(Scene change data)
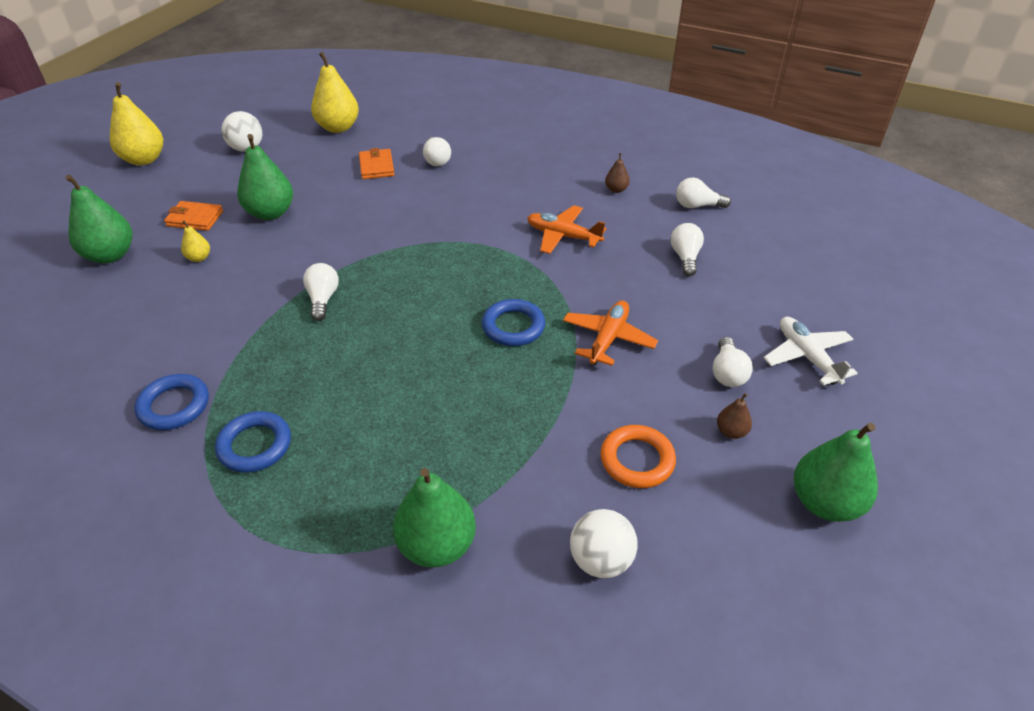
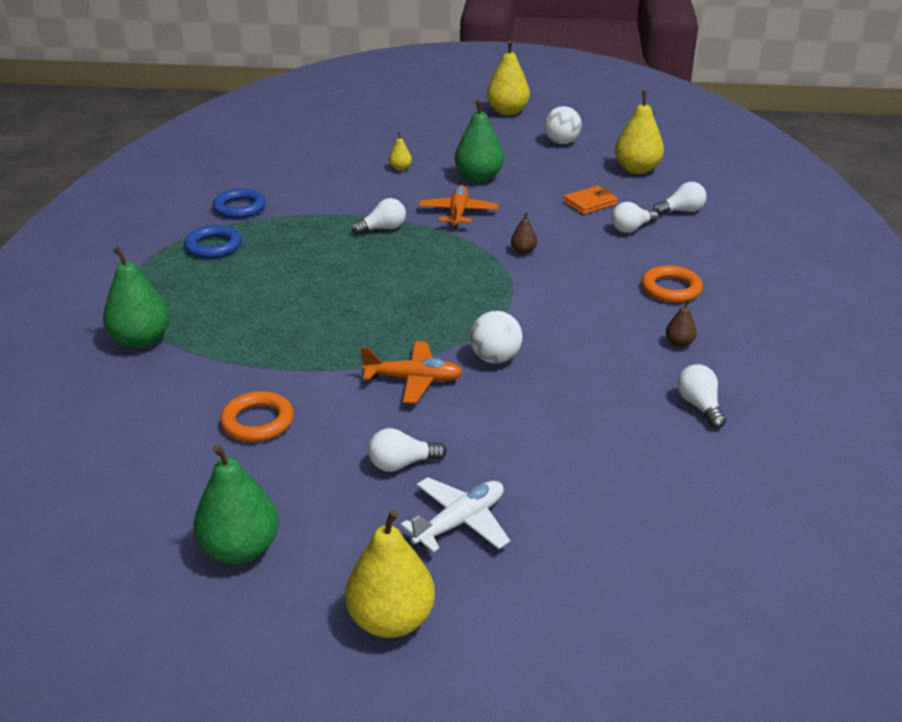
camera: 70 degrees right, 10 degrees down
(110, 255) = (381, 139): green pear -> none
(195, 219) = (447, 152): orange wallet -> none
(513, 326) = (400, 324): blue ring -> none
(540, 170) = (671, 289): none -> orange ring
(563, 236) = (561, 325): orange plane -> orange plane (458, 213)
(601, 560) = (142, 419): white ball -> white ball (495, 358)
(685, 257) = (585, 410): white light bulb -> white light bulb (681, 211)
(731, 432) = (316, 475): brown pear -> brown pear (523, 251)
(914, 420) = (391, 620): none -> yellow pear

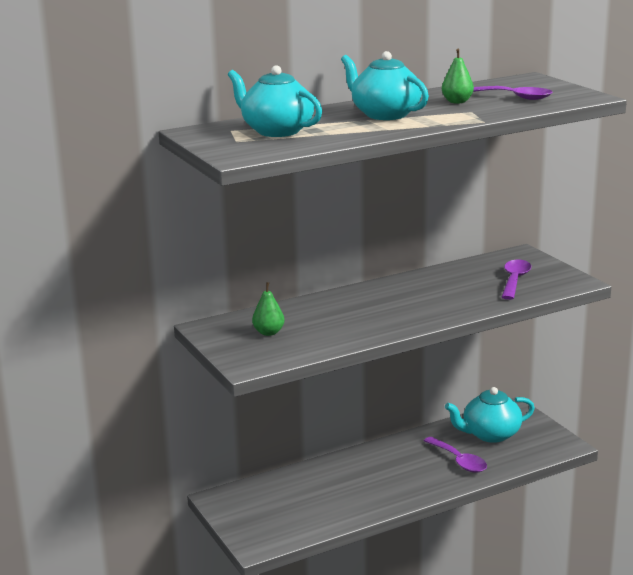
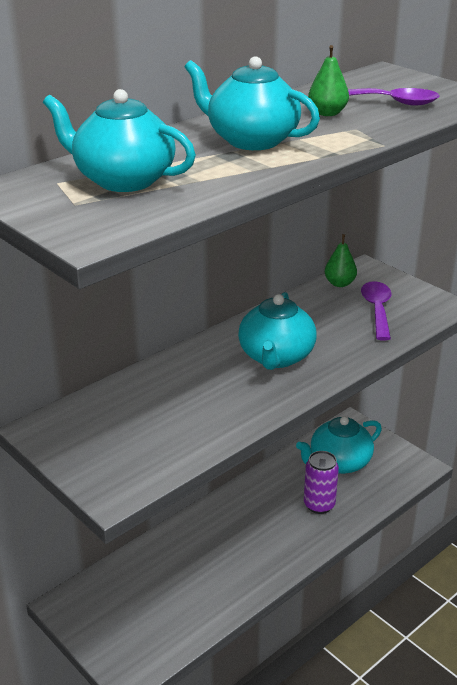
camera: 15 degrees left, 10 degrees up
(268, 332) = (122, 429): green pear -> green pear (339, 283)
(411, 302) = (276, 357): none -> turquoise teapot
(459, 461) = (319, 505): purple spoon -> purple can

--

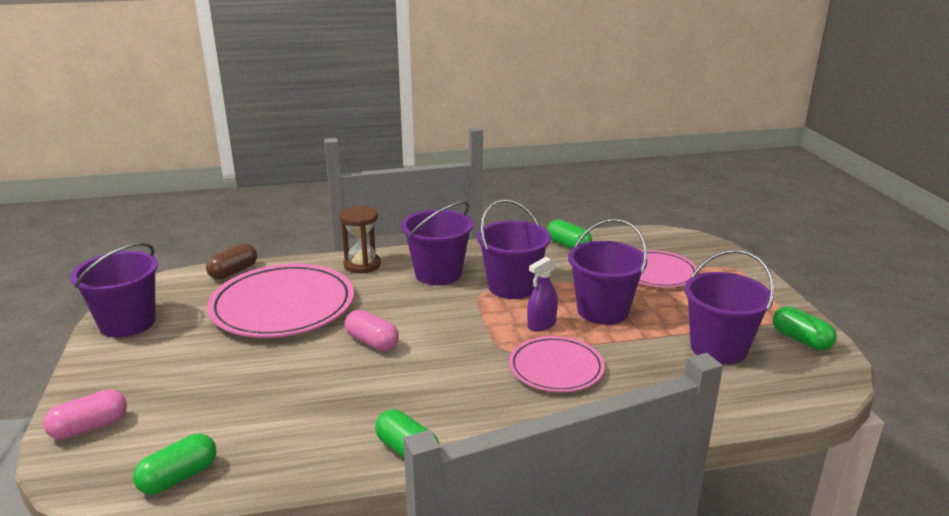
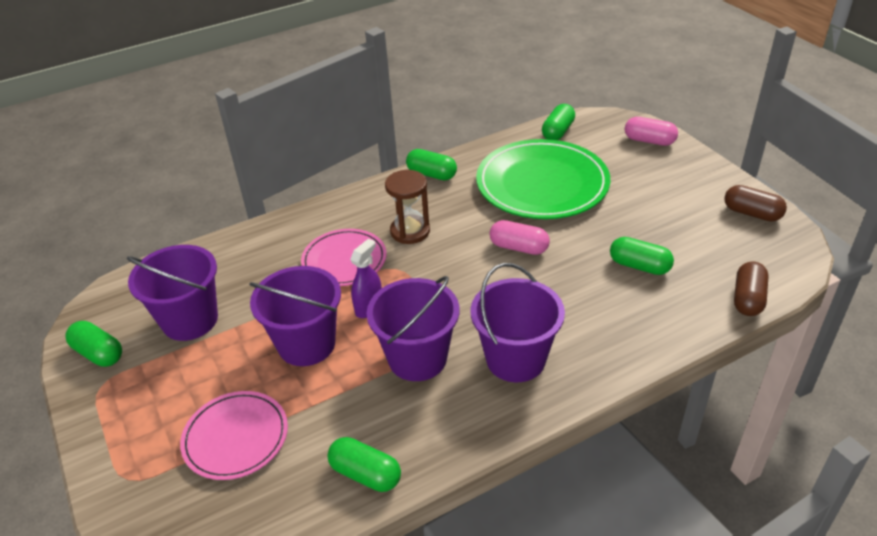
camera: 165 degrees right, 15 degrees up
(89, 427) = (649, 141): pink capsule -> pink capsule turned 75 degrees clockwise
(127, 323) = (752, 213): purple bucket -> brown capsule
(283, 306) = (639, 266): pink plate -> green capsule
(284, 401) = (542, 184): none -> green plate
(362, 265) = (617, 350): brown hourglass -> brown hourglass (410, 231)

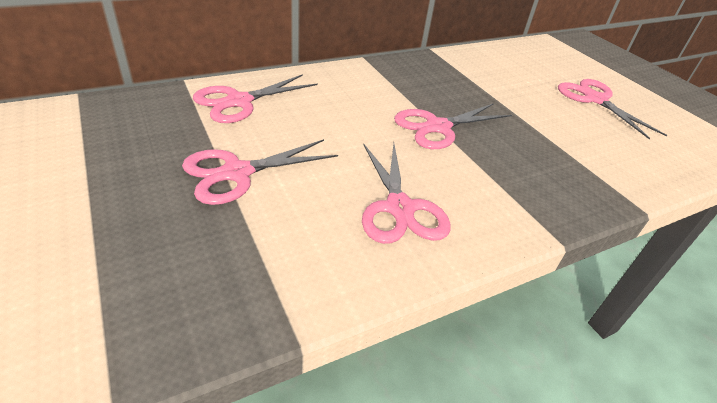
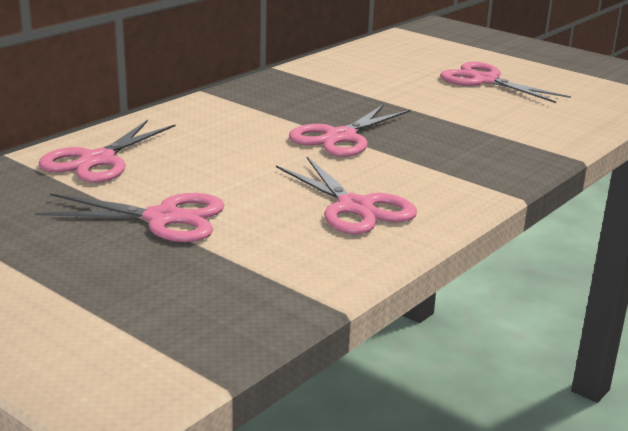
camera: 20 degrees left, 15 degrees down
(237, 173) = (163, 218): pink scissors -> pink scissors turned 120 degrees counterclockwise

---

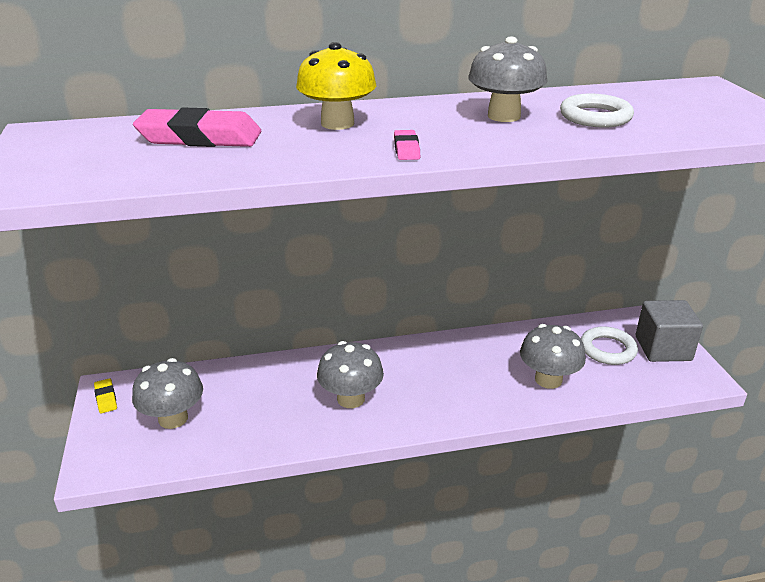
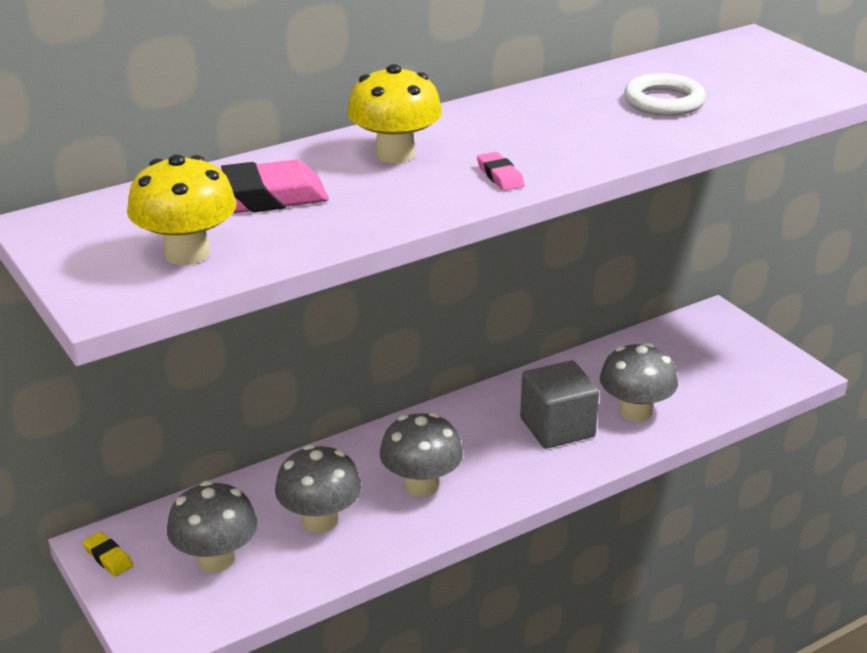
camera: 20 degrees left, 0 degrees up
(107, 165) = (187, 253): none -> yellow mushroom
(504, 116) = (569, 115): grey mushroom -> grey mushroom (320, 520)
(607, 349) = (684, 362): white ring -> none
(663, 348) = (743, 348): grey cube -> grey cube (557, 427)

▸ Work request:
In the entries above, find the line containing "(914, 420) = (391, 620): none -> yellow pear" and the line containing "(459, 461) = (319, 505): purple"; give again exactly those two lines and every line between them, minus the pictures.

▸ Response area:
(914, 420) = (391, 620): none -> yellow pear

camera: 15 degrees left, 10 degrees up
(268, 332) = (122, 429): green pear -> green pear (339, 283)
(411, 302) = (276, 357): none -> turquoise teapot
(459, 461) = (319, 505): purple spoon -> purple can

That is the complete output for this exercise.